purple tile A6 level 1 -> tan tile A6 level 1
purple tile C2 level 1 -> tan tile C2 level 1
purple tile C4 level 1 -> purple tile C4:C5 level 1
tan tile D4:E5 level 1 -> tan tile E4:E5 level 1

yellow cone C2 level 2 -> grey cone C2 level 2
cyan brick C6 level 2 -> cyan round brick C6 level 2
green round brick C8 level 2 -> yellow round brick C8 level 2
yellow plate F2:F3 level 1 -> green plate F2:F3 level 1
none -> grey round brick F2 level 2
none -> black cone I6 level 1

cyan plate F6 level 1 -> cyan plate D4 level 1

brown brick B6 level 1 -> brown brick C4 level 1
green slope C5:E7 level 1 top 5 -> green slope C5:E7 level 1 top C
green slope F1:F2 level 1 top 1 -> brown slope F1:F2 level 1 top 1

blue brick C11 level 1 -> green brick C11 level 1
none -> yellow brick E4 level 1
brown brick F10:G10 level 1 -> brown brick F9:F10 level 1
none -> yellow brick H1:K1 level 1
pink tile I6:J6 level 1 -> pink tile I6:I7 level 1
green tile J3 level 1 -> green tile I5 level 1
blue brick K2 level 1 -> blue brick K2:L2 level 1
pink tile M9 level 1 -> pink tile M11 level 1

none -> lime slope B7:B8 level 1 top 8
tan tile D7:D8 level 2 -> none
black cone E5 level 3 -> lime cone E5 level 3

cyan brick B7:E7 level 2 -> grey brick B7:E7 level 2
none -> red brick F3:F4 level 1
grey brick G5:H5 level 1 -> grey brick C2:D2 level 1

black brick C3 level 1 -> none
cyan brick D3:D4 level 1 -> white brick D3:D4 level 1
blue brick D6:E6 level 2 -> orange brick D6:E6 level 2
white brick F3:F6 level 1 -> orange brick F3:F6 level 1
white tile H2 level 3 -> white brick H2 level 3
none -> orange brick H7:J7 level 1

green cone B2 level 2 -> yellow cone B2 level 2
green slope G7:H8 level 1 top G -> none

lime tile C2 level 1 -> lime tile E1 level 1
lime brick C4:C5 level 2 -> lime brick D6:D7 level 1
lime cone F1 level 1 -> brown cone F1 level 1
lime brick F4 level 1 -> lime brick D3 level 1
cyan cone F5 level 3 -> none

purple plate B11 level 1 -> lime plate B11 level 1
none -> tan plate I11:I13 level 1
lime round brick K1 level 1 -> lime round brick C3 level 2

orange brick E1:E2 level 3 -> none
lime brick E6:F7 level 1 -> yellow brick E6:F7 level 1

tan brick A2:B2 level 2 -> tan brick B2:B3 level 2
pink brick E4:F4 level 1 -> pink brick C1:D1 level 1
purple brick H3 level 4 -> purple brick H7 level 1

How to complete this task =
From the data above, reproduce word for word the lines running from the line with "green round brick" to the line with "black cone E5 level 3 -> lime cone E5 level 3", ends included.

Exercise output =
green round brick C8 level 2 -> yellow round brick C8 level 2
yellow plate F2:F3 level 1 -> green plate F2:F3 level 1
none -> grey round brick F2 level 2
none -> black cone I6 level 1

cyan plate F6 level 1 -> cyan plate D4 level 1

brown brick B6 level 1 -> brown brick C4 level 1
green slope C5:E7 level 1 top 5 -> green slope C5:E7 level 1 top C
green slope F1:F2 level 1 top 1 -> brown slope F1:F2 level 1 top 1

blue brick C11 level 1 -> green brick C11 level 1
none -> yellow brick E4 level 1
brown brick F10:G10 level 1 -> brown brick F9:F10 level 1
none -> yellow brick H1:K1 level 1
pink tile I6:J6 level 1 -> pink tile I6:I7 level 1
green tile J3 level 1 -> green tile I5 level 1
blue brick K2 level 1 -> blue brick K2:L2 level 1
pink tile M9 level 1 -> pink tile M11 level 1

none -> lime slope B7:B8 level 1 top 8
tan tile D7:D8 level 2 -> none
black cone E5 level 3 -> lime cone E5 level 3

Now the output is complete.